* **Task item**
Could you reproduce, word for word, everything below from the line containing "in_second: [572, 158, 642, 228]" down to the line containing "in_second: [487, 282, 552, 335]", with both of those lines included and no others?

*** Block opens ***

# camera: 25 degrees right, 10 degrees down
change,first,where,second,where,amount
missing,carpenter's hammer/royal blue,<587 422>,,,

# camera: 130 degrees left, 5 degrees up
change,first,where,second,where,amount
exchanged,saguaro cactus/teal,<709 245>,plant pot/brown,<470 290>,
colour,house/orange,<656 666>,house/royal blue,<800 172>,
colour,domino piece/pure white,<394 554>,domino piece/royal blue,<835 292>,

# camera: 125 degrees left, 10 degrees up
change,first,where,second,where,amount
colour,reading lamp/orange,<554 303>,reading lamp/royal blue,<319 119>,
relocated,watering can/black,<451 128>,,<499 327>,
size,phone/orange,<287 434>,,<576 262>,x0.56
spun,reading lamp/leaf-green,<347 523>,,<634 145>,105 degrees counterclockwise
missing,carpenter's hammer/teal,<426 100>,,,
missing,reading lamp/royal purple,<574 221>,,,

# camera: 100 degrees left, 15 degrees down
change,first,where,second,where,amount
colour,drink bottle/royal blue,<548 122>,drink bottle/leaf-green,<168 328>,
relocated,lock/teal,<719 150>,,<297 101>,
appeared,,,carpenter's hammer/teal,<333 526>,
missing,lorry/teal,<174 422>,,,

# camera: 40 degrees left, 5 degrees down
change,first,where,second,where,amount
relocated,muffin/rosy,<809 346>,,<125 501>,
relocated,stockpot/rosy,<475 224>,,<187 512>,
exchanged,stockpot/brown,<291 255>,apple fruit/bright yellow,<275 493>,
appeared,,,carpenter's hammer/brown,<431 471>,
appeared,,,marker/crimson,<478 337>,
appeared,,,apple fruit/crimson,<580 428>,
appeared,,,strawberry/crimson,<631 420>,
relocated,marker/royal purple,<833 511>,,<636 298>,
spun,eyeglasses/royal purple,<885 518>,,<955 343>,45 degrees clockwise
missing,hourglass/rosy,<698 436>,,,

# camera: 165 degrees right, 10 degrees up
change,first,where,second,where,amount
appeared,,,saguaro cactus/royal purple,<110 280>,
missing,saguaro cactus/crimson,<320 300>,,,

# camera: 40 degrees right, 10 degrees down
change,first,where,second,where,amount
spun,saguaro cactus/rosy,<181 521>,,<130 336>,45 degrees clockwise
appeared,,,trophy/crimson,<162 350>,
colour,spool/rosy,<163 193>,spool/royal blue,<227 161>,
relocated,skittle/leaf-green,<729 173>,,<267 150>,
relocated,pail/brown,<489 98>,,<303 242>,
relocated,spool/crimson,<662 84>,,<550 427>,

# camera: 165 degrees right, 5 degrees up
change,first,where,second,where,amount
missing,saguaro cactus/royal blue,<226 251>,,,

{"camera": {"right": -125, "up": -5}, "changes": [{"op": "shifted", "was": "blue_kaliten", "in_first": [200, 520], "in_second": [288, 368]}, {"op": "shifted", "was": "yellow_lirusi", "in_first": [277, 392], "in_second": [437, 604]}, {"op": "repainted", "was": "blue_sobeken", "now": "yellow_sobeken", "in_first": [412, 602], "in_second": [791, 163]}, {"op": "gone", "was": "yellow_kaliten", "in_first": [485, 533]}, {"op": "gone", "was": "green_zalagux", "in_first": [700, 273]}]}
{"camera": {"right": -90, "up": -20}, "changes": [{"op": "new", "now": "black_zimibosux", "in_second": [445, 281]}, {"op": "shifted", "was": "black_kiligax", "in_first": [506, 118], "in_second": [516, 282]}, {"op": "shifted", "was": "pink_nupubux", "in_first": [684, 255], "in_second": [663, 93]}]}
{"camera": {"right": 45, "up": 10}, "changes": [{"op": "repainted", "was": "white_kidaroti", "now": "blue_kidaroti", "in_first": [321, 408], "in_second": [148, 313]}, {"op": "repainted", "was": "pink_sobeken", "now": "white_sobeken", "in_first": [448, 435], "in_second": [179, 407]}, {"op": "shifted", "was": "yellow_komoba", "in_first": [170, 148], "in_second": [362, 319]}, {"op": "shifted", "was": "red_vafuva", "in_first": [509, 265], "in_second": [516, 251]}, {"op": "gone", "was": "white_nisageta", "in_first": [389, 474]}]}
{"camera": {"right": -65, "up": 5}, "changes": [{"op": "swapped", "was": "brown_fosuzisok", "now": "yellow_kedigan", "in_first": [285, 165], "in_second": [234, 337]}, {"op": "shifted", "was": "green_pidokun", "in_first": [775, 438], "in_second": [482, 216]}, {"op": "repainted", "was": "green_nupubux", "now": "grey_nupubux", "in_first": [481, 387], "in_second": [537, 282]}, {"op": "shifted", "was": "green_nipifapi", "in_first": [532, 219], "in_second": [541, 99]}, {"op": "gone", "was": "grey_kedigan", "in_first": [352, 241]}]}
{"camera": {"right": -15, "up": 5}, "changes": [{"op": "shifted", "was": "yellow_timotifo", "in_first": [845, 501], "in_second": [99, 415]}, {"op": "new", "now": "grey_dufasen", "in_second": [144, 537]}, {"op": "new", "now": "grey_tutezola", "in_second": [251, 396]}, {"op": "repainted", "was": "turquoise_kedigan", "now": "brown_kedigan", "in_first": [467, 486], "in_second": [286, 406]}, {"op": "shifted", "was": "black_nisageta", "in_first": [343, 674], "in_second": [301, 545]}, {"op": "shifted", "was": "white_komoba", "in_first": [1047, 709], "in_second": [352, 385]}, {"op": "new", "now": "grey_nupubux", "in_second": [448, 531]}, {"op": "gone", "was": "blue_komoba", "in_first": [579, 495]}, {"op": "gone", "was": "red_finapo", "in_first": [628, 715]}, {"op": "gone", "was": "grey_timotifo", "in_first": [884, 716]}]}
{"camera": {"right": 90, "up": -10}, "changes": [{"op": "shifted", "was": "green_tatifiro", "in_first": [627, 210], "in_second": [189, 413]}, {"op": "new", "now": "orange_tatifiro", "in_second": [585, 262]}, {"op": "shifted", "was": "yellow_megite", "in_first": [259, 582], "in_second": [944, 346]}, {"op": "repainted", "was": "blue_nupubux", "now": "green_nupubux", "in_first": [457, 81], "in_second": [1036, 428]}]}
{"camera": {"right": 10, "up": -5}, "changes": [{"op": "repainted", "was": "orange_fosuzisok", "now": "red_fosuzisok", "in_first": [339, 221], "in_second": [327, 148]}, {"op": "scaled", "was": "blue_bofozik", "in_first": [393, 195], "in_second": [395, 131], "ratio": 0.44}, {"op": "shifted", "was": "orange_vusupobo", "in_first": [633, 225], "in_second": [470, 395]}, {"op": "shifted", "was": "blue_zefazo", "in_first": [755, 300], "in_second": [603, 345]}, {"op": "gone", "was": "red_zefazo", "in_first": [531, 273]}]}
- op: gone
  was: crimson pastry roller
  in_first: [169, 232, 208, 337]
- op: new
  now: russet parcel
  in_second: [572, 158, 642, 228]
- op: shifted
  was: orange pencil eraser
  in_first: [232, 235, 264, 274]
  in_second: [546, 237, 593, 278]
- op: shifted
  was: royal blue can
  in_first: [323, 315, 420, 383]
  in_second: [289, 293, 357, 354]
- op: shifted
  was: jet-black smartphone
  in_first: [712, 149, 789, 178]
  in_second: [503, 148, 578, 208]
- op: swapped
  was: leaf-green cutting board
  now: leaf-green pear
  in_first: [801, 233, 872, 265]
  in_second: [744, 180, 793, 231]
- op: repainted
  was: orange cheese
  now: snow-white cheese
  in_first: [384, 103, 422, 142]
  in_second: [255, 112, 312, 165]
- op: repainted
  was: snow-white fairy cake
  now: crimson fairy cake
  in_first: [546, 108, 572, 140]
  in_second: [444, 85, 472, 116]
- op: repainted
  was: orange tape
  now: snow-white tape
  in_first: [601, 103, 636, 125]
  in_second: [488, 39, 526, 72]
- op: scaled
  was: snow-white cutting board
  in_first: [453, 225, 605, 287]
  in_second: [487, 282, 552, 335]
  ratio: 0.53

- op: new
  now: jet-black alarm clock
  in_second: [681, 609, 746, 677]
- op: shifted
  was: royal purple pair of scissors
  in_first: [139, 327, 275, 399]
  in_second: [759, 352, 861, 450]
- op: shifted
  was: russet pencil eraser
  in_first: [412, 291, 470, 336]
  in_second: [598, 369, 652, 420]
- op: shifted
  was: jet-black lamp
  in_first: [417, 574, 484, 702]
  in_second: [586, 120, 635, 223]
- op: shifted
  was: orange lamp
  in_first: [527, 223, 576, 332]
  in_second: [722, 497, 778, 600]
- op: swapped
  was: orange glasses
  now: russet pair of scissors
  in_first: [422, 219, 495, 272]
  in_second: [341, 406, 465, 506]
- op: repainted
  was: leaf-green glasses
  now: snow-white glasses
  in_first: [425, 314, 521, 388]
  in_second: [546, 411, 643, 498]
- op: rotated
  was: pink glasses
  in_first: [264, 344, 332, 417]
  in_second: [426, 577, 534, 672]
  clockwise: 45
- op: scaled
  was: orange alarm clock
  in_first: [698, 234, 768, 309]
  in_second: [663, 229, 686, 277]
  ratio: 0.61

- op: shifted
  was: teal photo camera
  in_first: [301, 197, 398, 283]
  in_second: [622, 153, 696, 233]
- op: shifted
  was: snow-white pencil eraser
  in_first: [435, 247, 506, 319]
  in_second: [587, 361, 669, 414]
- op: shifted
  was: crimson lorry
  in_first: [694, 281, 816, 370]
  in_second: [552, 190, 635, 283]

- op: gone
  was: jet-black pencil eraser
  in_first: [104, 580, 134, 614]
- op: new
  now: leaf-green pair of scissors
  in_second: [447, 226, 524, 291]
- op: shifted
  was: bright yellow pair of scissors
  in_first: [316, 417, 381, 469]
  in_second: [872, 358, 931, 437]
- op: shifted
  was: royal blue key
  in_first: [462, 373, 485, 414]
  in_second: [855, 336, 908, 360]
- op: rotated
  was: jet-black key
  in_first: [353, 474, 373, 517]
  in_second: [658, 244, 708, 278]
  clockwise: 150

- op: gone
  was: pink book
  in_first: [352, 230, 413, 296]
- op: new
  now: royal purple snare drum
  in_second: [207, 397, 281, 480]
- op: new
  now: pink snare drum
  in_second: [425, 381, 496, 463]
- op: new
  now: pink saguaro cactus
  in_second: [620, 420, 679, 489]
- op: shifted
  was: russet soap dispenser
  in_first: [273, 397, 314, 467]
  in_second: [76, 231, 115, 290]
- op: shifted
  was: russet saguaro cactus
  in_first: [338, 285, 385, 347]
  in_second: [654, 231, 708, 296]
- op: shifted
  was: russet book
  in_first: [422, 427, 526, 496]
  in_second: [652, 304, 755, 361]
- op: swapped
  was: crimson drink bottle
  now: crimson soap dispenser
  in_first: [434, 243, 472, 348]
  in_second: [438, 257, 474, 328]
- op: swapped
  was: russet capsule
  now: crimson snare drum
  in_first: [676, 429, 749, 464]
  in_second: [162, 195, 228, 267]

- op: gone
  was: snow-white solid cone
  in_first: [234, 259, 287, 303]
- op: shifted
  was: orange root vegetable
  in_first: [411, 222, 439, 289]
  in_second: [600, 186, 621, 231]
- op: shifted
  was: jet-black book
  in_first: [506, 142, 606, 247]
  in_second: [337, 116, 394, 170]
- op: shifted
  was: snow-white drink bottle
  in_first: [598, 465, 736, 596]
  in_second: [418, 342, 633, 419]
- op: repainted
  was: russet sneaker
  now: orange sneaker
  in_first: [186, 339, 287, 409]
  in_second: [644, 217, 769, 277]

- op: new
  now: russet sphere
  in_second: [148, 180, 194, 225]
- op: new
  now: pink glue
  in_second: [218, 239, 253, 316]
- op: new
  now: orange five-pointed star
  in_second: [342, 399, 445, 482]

*** Block closes ***

* **Result**
  in_second: [572, 158, 642, 228]
- op: shifted
  was: orange pencil eraser
  in_first: [232, 235, 264, 274]
  in_second: [546, 237, 593, 278]
- op: shifted
  was: royal blue can
  in_first: [323, 315, 420, 383]
  in_second: [289, 293, 357, 354]
- op: shifted
  was: jet-black smartphone
  in_first: [712, 149, 789, 178]
  in_second: [503, 148, 578, 208]
- op: swapped
  was: leaf-green cutting board
  now: leaf-green pear
  in_first: [801, 233, 872, 265]
  in_second: [744, 180, 793, 231]
- op: repainted
  was: orange cheese
  now: snow-white cheese
  in_first: [384, 103, 422, 142]
  in_second: [255, 112, 312, 165]
- op: repainted
  was: snow-white fairy cake
  now: crimson fairy cake
  in_first: [546, 108, 572, 140]
  in_second: [444, 85, 472, 116]
- op: repainted
  was: orange tape
  now: snow-white tape
  in_first: [601, 103, 636, 125]
  in_second: [488, 39, 526, 72]
- op: scaled
  was: snow-white cutting board
  in_first: [453, 225, 605, 287]
  in_second: [487, 282, 552, 335]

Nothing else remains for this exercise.